*Task to carry out:*
Every line in the data below has to be repeated exactly; no picture belongs in the result.

Entries taken from a collection:
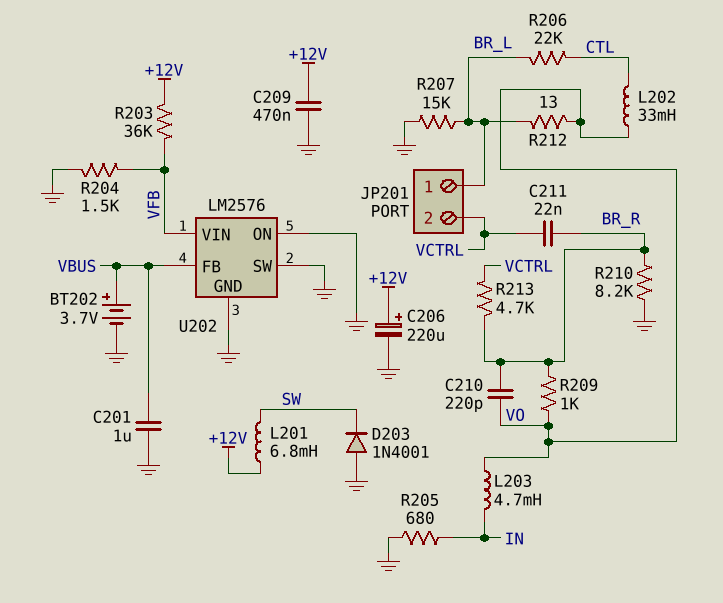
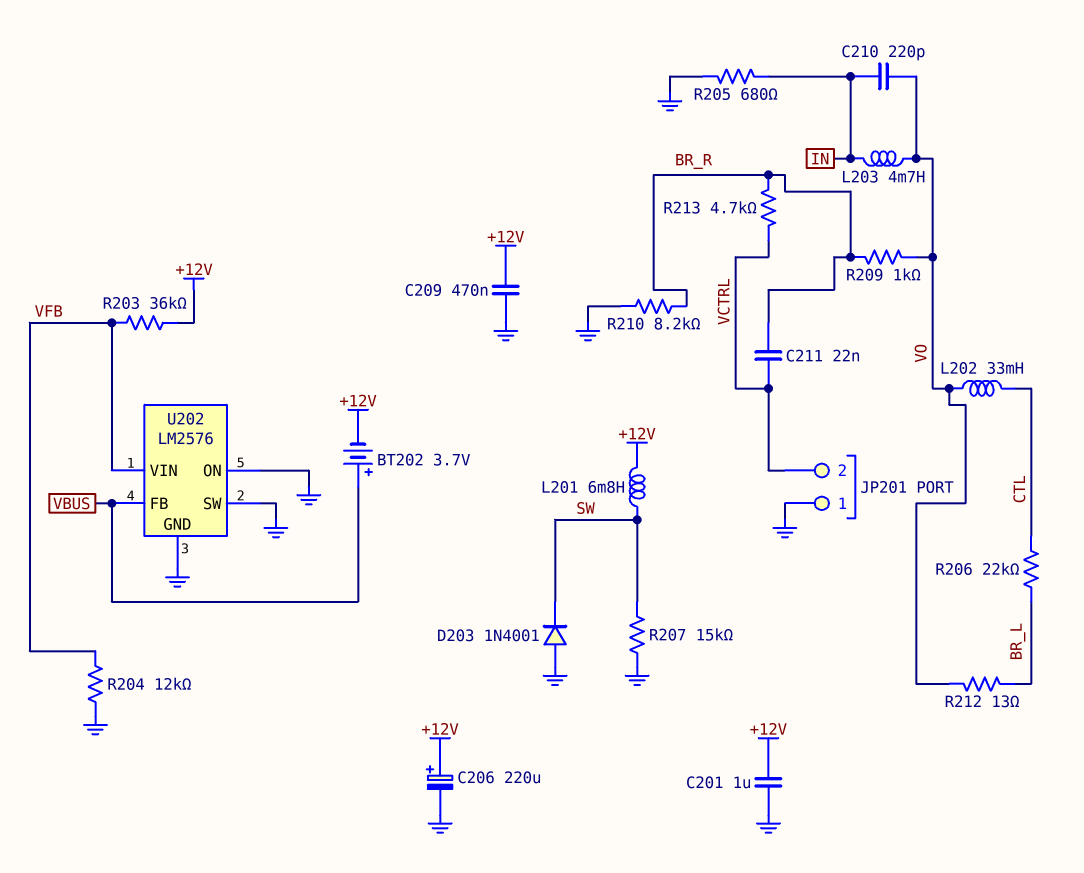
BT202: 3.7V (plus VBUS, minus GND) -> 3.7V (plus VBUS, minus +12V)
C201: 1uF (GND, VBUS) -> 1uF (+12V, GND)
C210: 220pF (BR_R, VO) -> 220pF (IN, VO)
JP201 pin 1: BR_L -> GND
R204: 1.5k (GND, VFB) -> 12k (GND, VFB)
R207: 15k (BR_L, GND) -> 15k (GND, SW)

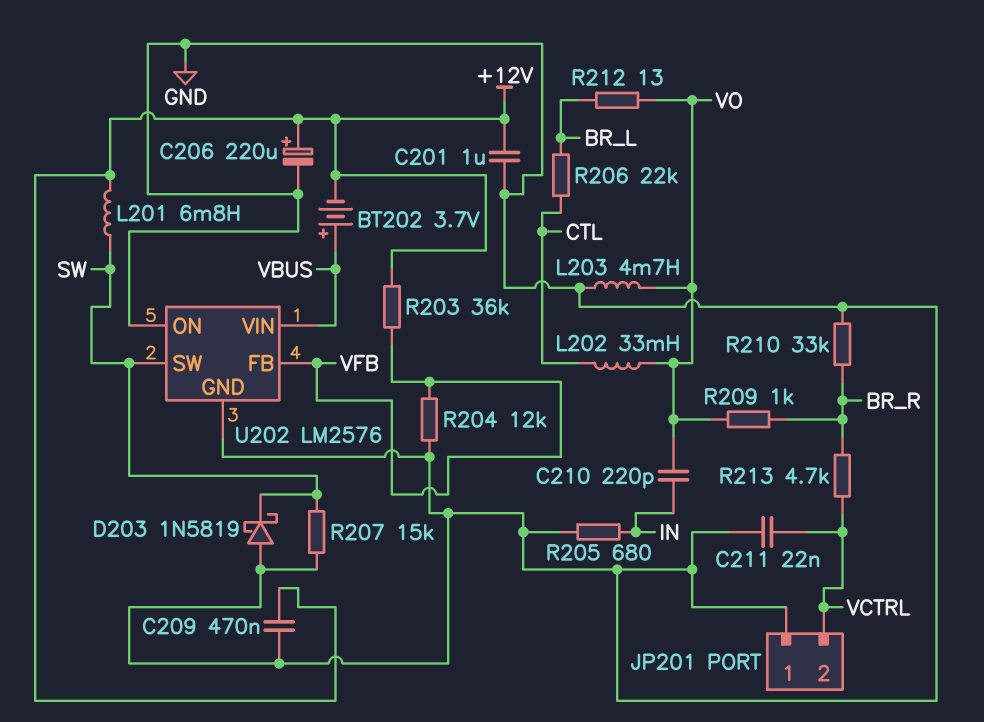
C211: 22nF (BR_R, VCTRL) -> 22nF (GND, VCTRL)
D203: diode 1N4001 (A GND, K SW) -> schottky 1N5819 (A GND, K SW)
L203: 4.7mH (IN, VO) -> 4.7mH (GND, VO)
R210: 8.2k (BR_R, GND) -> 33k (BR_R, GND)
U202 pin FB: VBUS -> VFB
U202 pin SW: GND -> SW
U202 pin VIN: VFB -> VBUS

*Exercise solution:*
BT202: 3.7V (plus VBUS, minus GND) -> 3.7V (plus VBUS, minus +12V)
C201: 1uF (GND, VBUS) -> 1uF (+12V, GND)
C210: 220pF (BR_R, VO) -> 220pF (IN, VO)
JP201 pin 1: BR_L -> GND
R204: 1.5k (GND, VFB) -> 12k (GND, VFB)
R207: 15k (BR_L, GND) -> 15k (GND, SW)

C211: 22nF (BR_R, VCTRL) -> 22nF (GND, VCTRL)
D203: diode 1N4001 (A GND, K SW) -> schottky 1N5819 (A GND, K SW)
L203: 4.7mH (IN, VO) -> 4.7mH (GND, VO)
R210: 8.2k (BR_R, GND) -> 33k (BR_R, GND)
U202 pin FB: VBUS -> VFB
U202 pin SW: GND -> SW
U202 pin VIN: VFB -> VBUS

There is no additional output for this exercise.